Problem statement — Produce an exact copy of the lines from the line containing "red brick F14 level 1 -> red brick B8 level 3" through the last line of the listing below, both ends included, and nothing else.

Source material —
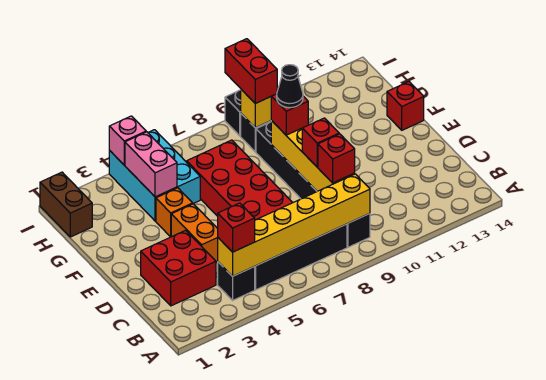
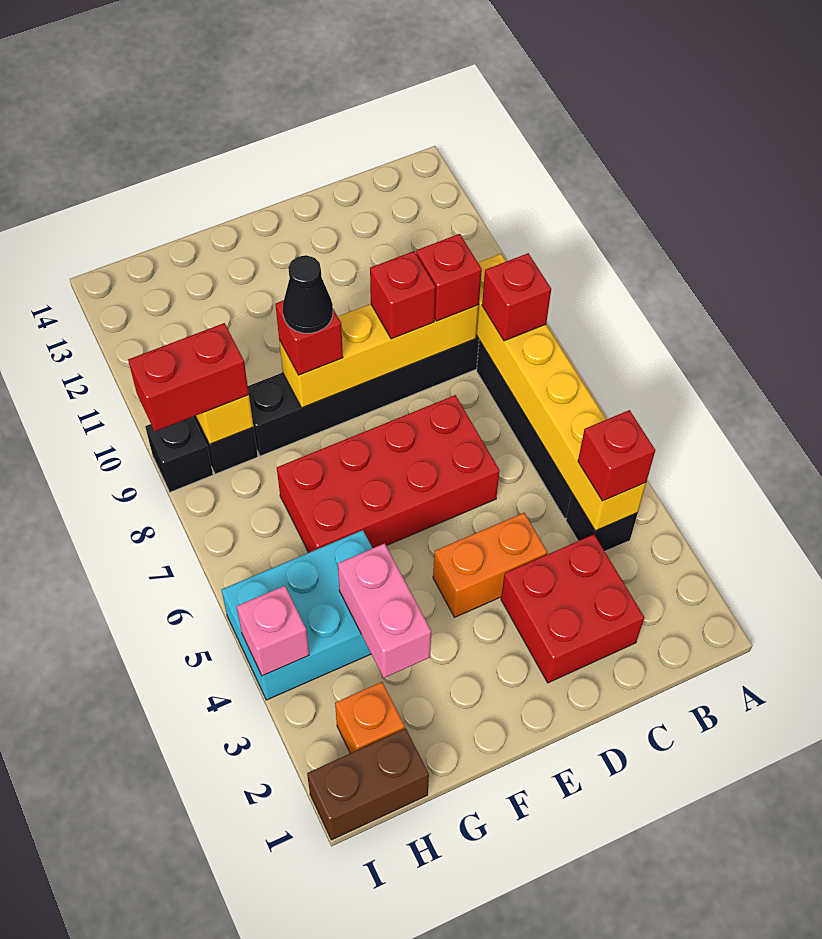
orange brick F4 level 1 -> orange brick H2 level 1
red brick F14 level 1 -> red brick B8 level 3
pink brick G4:H4 level 2 -> pink brick G3:G4 level 2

Exercise result —
red brick F14 level 1 -> red brick B8 level 3
pink brick G4:H4 level 2 -> pink brick G3:G4 level 2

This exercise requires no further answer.